The lines you return should be those containing the string "cone", taken from the data below.
___ AVAILABLE RECORDS ___
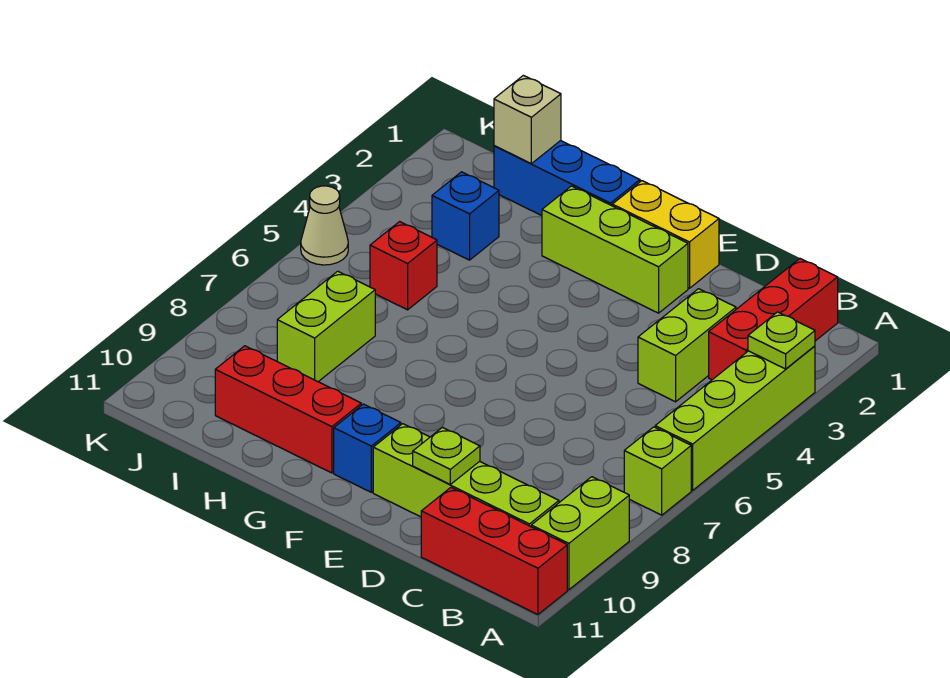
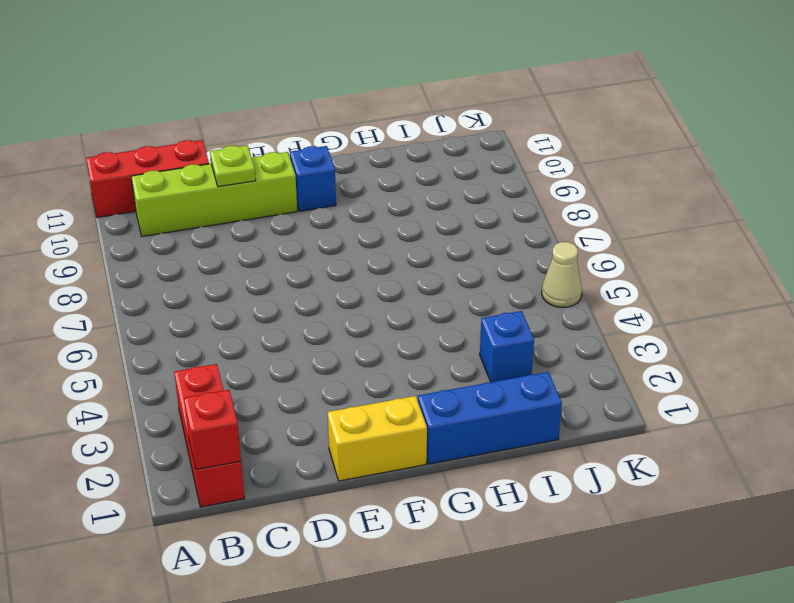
red brick B1 level 2 -> red brick I5 level 1
none -> lime brick A3:A6 level 1
none -> lime brick A7 level 1
none -> lime brick A9:A10 level 1

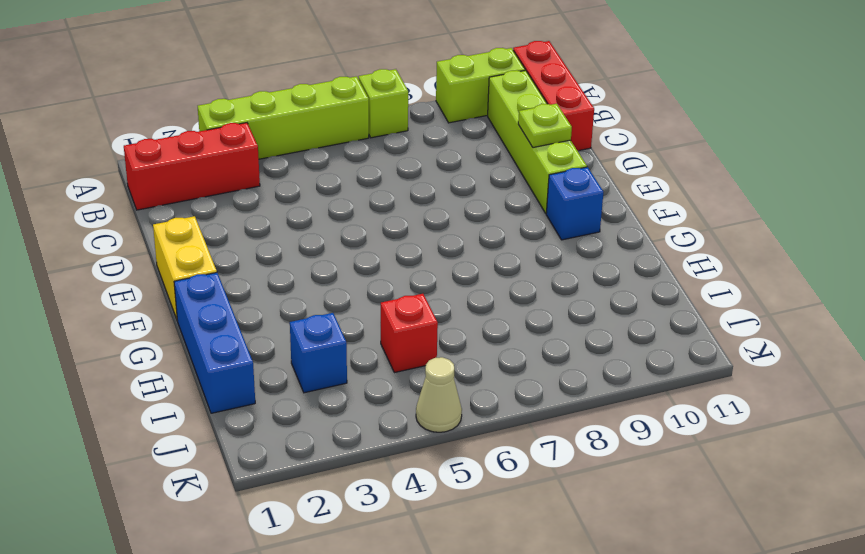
none -> lime brick C3:C4 level 1
none -> lime brick E2:G2 level 1
none -> red brick G10:I10 level 1

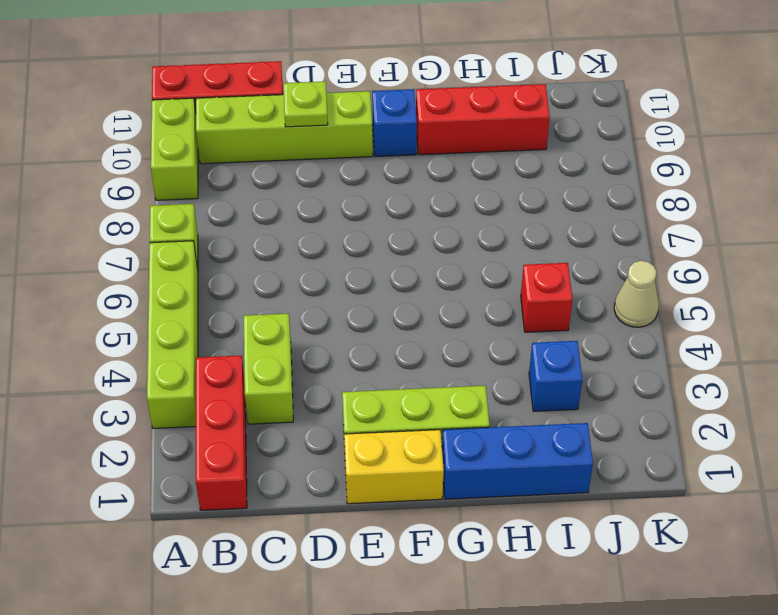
none -> lime brick I7:I8 level 1
none -> lime plate A3 level 2
none -> tan brick I1 level 2

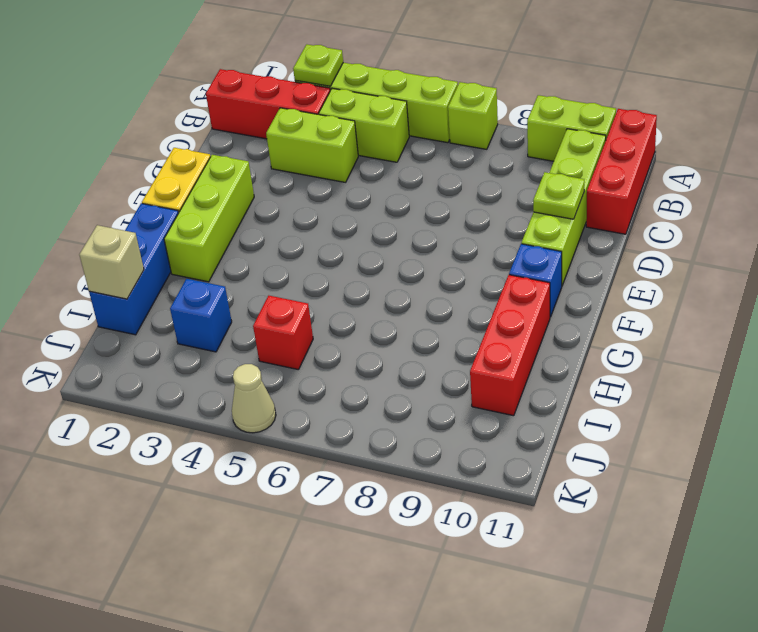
lime brick B4:B5 level 1 -> lime brick I7:I8 level 1

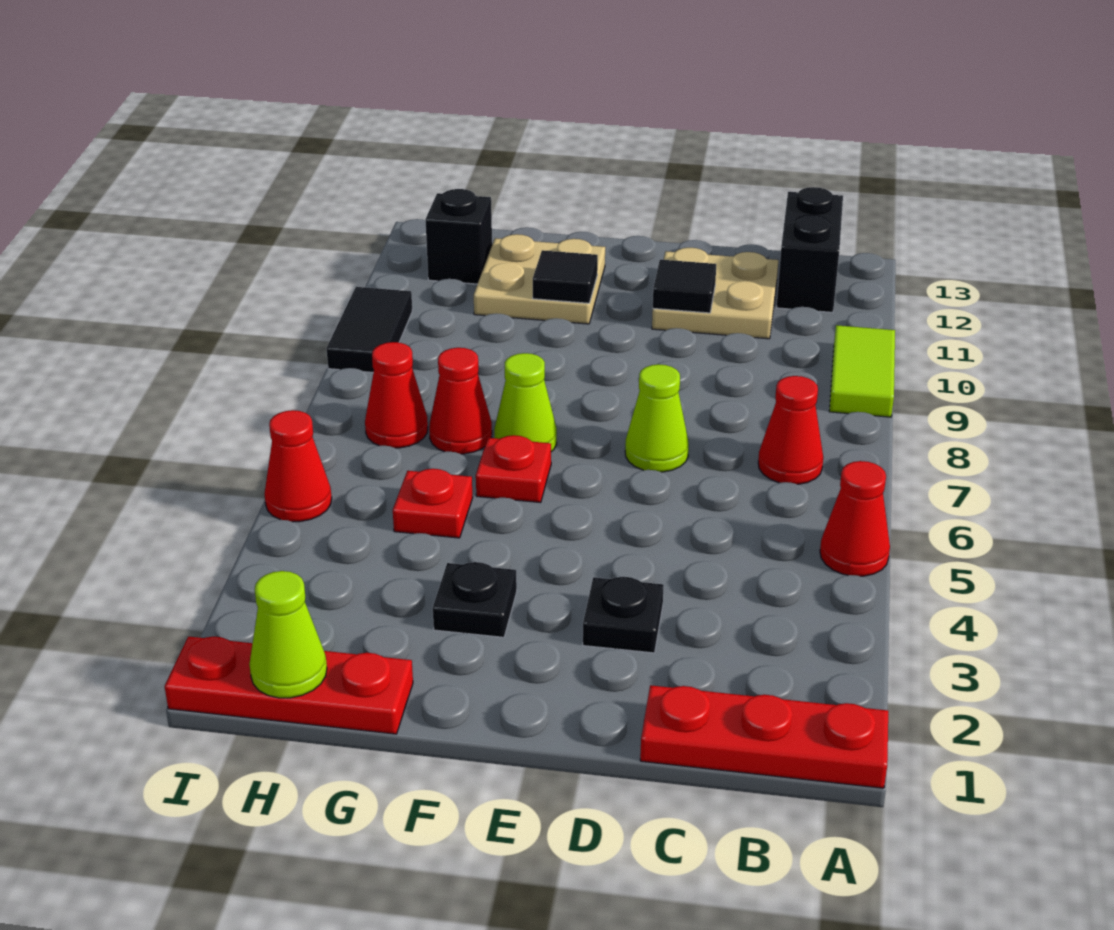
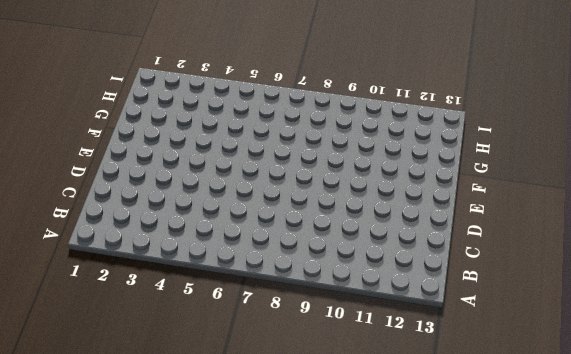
none -> red plate A1:C1 level 1
none -> red cone A5 level 1
none -> lime tile A9:A10 level 1

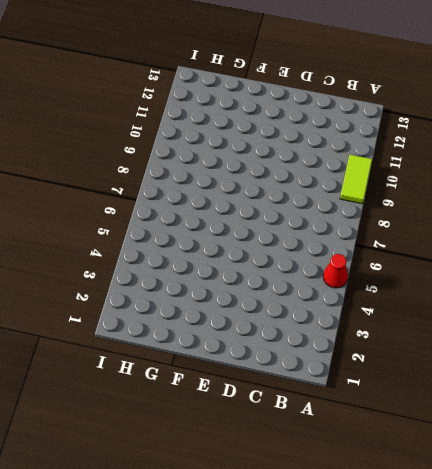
none -> red plate A1:C1 level 1
none -> red cone B7 level 1
none -> black brick B12:B13 level 1

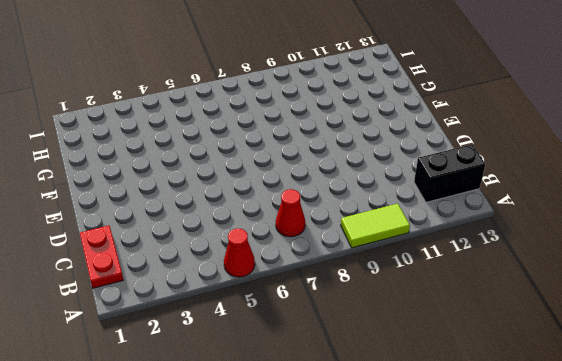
red plate B1:C1 level 1 -> red plate A1:C1 level 1
none -> tan plate C11:D12 level 1
none -> black plate D3 level 1
none -> lime cone D7 level 1

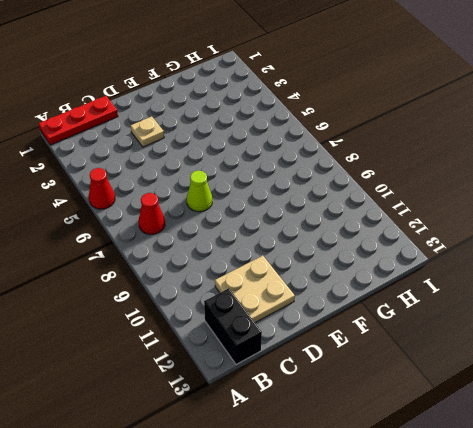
tan plate D3 level 1 -> black plate D3 level 1
none -> lime tile A9:A10 level 1
none -> black plate F3 level 1
none -> red plate F6 level 1

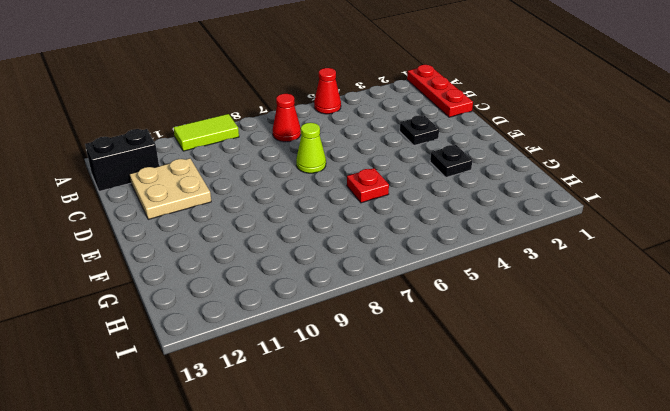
none -> lime cone F7 level 1
none -> tan plate F11:G12 level 1
none -> red plate G1:I1 level 1

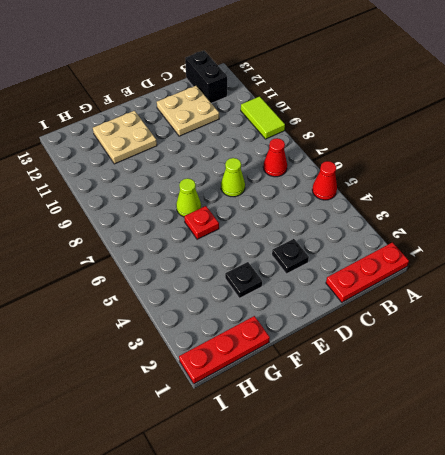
none -> red plate G5 level 1
none -> red cone G7 level 1
none -> red cone H7 level 1

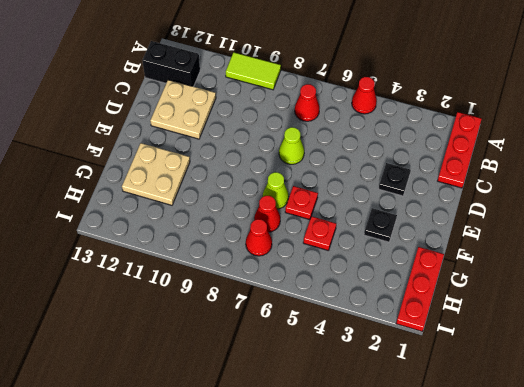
none -> black brick H12 level 1
none -> red cone I5 level 1
none -> black tile I9:I10 level 1

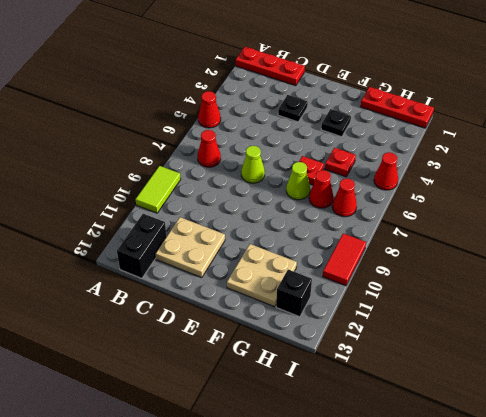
red tile I9:I10 level 1 -> black tile I9:I10 level 1
none -> black tile D11 level 2
none -> black tile F11 level 2
none -> lime cone H1 level 2

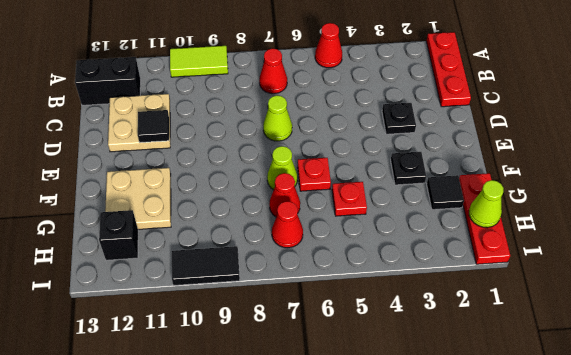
black tile G2 level 1 -> black tile F11 level 2
none -> red cone I5 level 1

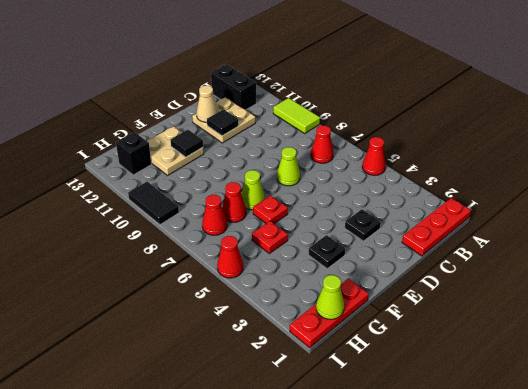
tan cone D12 level 2 -> none

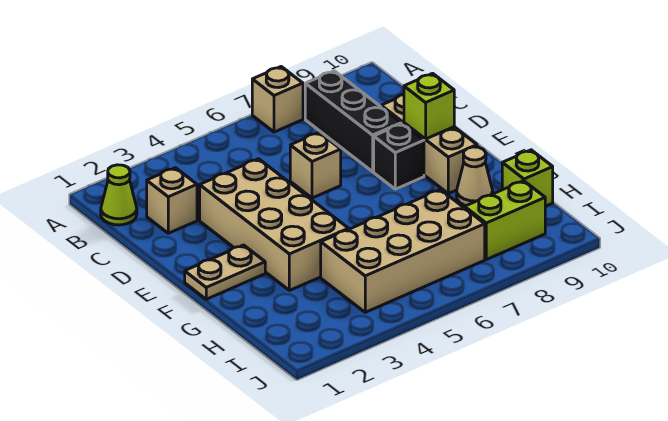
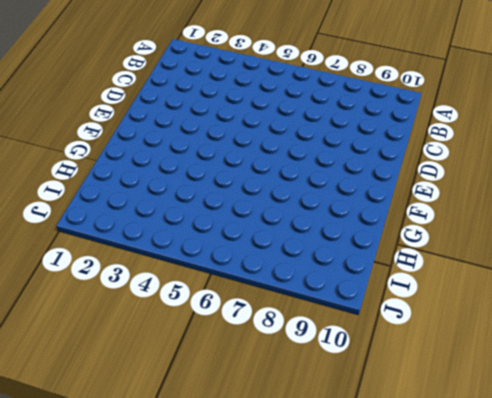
none -> tan brick A7 level 1
none -> lime cone B1 level 1
none -> black brick B8:D8 level 1

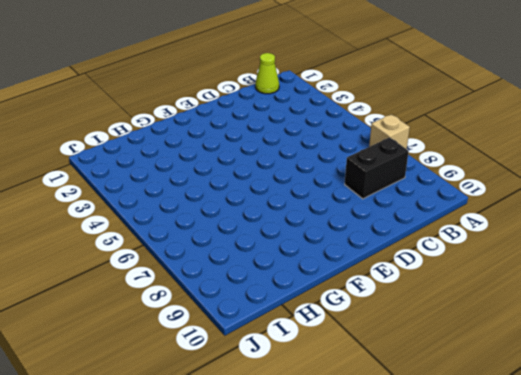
black brick B8:C8 level 1 -> black brick B8:D8 level 1
none -> tan brick C2 level 1
none -> tan brick D3:G4 level 1
none -> tan brick D6 level 1

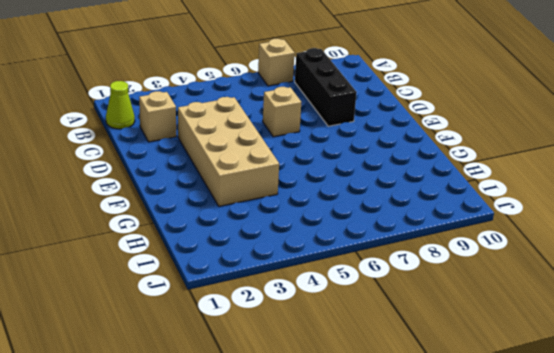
none -> tan brick D9:F9 level 1
none -> black brick E8 level 1
none -> tan plate F1:F2 level 1

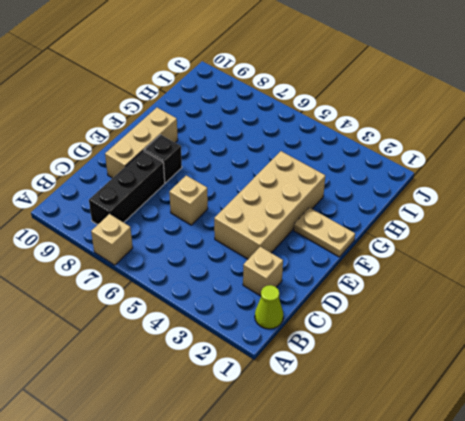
none -> tan cone G9 level 1
none -> tan brick H4:I7 level 1
none -> lime brick H10 level 1

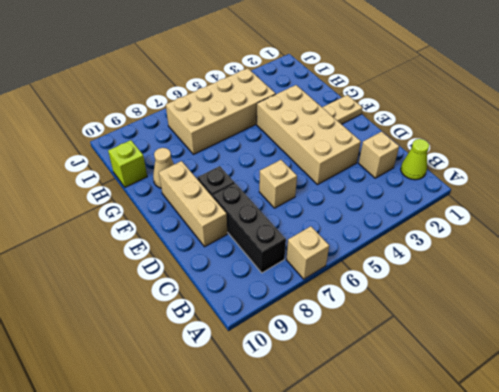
none -> lime brick I8:I9 level 1
none -> lime brick E9 level 2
___
#### ANSWER SPACE:
none -> red cone A5 level 1
none -> red cone B7 level 1
none -> lime cone D7 level 1
none -> lime cone F7 level 1
none -> red cone G7 level 1
none -> red cone H7 level 1
none -> red cone I5 level 1
none -> lime cone H1 level 2
none -> red cone I5 level 1
tan cone D12 level 2 -> none
none -> lime cone B1 level 1
none -> tan cone G9 level 1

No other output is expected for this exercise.